SUPPLIED INFORMATION:
BEGIN

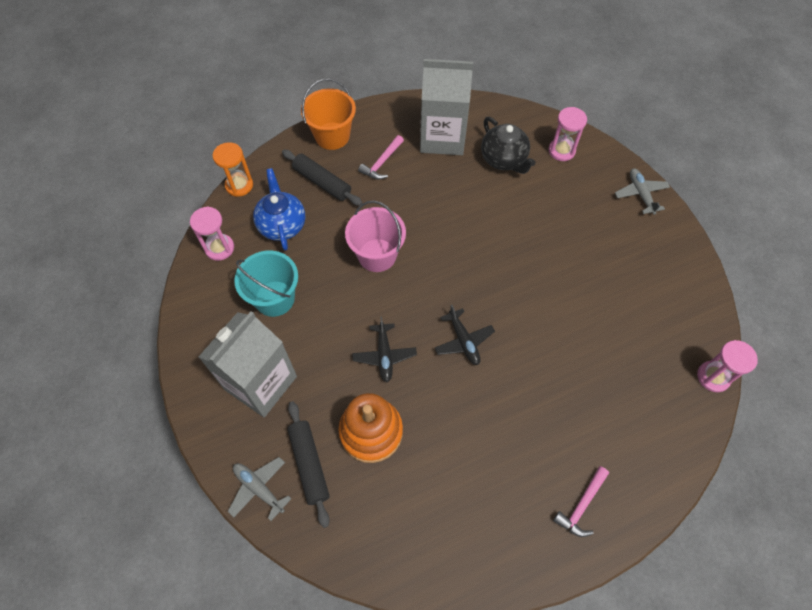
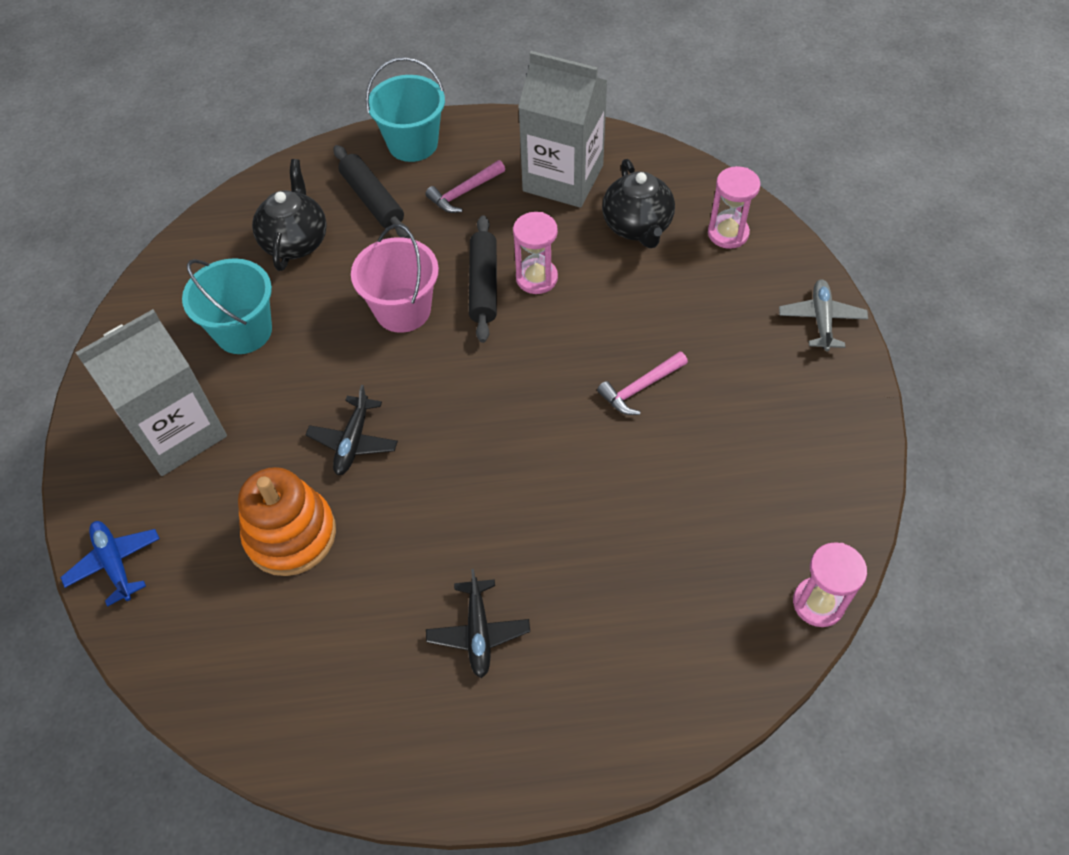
camera: 20 degrees right, 5 degrees down
pink hourglass [190,206,234,261] -> pink hourglass moved to [513,212,558,294]
orange hourglass [212,142,253,197] -> none
grey plane [228,457,291,521] -> blue plane [60,521,160,606]
blue teapot [253,168,305,251] -> black teapot [252,159,327,271]
black rolling pin [287,401,330,528] -> black rolling pin moved to [469,215,497,343]
orange bucket [301,78,356,150] -> turquoise bucket [366,57,445,162]
black plane [435,305,495,365] -> black plane moved to [426,569,530,678]
pink hammer [553,466,609,537] -> pink hammer moved to [597,351,688,415]

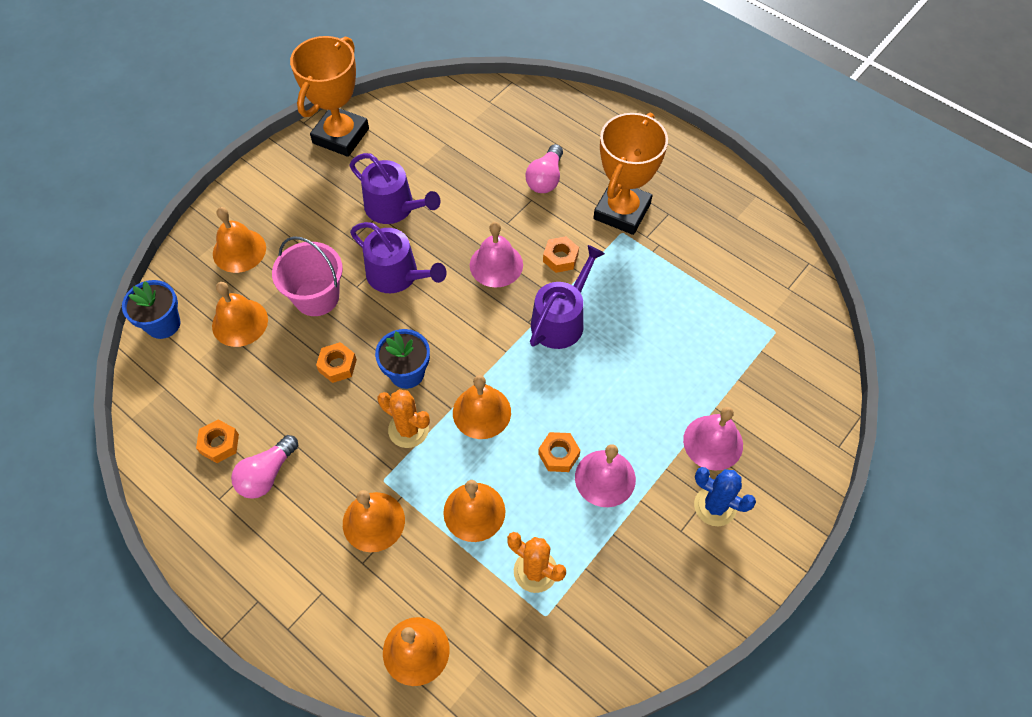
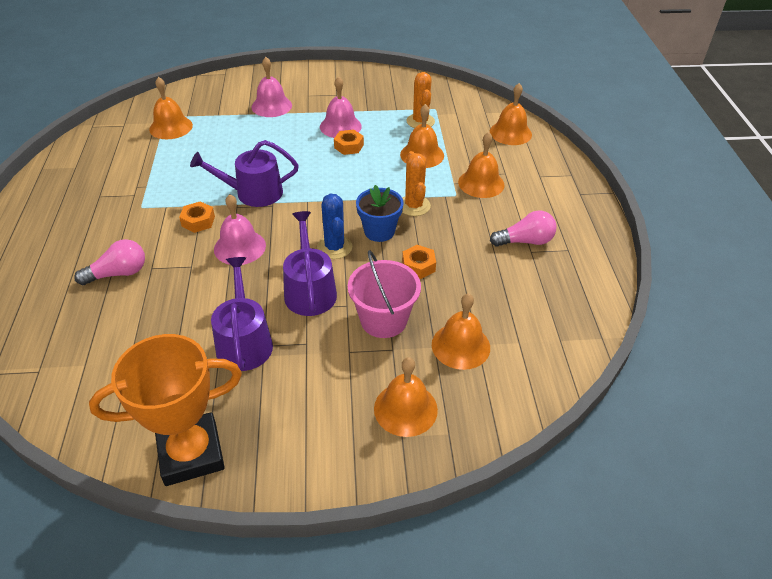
camera: 135 degrees left, 15 degrees down
blue flower pot [122,280,181,339] -> none
orange nut [196,419,239,463] -> none
orange bell [453,375,511,439] -> orange bell moved to [149,77,193,139]
orange trophy [594,113,668,235] -> none
blue cactus [694,467,756,526] -> blue cactus moved to [317,194,352,259]

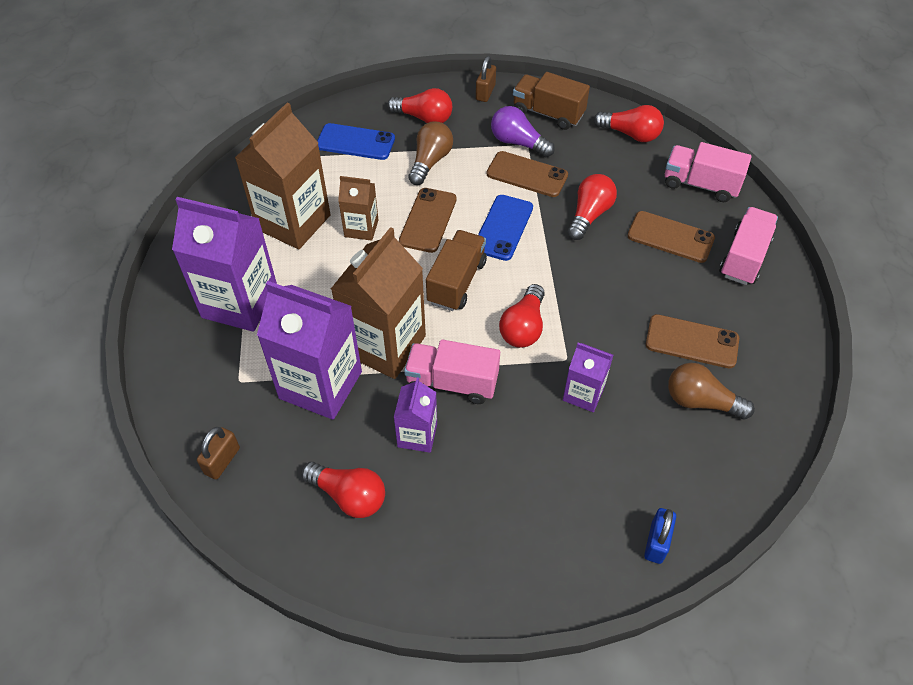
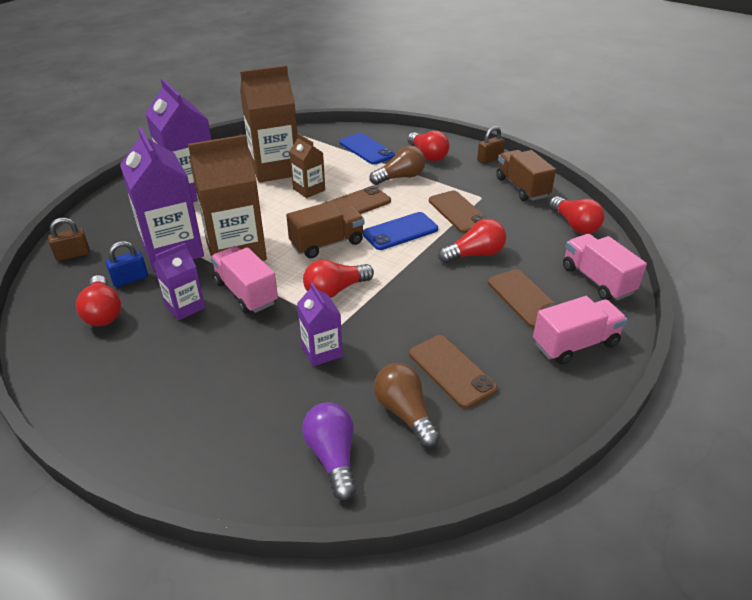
camera: 40 degrees right, 15 degrees down
purple light bulb [491,106,555,157] -> purple light bulb moved to [302,402,357,500]
blue padlock [644,508,676,564] -> blue padlock moved to [106,241,148,287]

END

WORK INSTRUCTIONS: Starting at the line with "orange bucket [301,78,356,150]", output each line through the final one of the listing above, and nothing else. Pictures are to be left out.

EXERCISE ANSWER:
orange bucket [301,78,356,150] -> turquoise bucket [366,57,445,162]
black plane [435,305,495,365] -> black plane moved to [426,569,530,678]
pink hammer [553,466,609,537] -> pink hammer moved to [597,351,688,415]

camera: 135 degrees left, 15 degrees down
blue flower pot [122,280,181,339] -> none
orange nut [196,419,239,463] -> none
orange bell [453,375,511,439] -> orange bell moved to [149,77,193,139]
orange trophy [594,113,668,235] -> none
blue cactus [694,467,756,526] -> blue cactus moved to [317,194,352,259]

camera: 40 degrees right, 15 degrees down
purple light bulb [491,106,555,157] -> purple light bulb moved to [302,402,357,500]
blue padlock [644,508,676,564] -> blue padlock moved to [106,241,148,287]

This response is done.